Work to complete
From the listing below, output only the lines starting at the line that has "gray hexagon: (80, 362)" and ending at the line that has "pink arrow: (44, 74) -> (42, 55), moved", exactly as they appear, ends included.

Information
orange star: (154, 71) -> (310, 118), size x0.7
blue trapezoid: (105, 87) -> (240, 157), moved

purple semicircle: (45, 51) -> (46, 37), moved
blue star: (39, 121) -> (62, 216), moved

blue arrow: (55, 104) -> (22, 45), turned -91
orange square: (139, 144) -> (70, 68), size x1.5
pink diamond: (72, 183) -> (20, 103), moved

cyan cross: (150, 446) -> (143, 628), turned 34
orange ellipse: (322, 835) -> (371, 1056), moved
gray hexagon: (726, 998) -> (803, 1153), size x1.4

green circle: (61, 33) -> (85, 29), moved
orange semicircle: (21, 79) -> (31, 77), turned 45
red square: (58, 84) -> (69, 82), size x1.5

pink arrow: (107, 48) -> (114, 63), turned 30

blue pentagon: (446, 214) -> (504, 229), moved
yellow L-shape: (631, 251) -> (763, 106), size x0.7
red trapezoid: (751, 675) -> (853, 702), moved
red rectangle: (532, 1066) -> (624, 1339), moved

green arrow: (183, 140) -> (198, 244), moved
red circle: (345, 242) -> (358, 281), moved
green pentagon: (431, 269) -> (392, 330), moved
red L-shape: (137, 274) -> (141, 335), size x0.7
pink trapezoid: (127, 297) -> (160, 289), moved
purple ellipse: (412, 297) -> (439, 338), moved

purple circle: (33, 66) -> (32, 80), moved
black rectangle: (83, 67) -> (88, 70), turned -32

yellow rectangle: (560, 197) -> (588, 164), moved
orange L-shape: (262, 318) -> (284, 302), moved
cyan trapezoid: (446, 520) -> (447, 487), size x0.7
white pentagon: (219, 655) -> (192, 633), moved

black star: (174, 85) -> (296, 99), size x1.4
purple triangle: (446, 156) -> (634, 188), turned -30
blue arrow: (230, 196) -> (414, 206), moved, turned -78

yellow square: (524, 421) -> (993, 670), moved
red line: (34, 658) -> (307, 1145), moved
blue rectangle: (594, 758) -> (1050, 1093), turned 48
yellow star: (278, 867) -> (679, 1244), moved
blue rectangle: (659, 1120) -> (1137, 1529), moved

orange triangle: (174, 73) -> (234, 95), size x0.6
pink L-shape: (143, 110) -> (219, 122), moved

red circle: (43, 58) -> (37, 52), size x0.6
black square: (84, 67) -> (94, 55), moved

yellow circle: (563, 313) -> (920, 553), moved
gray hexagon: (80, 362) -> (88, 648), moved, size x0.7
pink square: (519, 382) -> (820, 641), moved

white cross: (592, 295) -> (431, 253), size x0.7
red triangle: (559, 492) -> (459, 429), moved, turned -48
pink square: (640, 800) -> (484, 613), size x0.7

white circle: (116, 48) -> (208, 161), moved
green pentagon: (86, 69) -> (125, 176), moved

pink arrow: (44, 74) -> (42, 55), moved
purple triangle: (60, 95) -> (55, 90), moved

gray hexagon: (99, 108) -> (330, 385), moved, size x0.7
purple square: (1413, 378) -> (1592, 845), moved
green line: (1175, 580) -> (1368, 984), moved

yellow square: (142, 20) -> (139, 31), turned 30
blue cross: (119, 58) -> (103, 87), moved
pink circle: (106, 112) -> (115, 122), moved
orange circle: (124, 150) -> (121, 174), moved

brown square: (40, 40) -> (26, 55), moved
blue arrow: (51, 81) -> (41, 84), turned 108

Reply
gray hexagon: (80, 362) -> (88, 648), moved, size x0.7
pink square: (519, 382) -> (820, 641), moved

white cross: (592, 295) -> (431, 253), size x0.7
red triangle: (559, 492) -> (459, 429), moved, turned -48
pink square: (640, 800) -> (484, 613), size x0.7

white circle: (116, 48) -> (208, 161), moved
green pentagon: (86, 69) -> (125, 176), moved

pink arrow: (44, 74) -> (42, 55), moved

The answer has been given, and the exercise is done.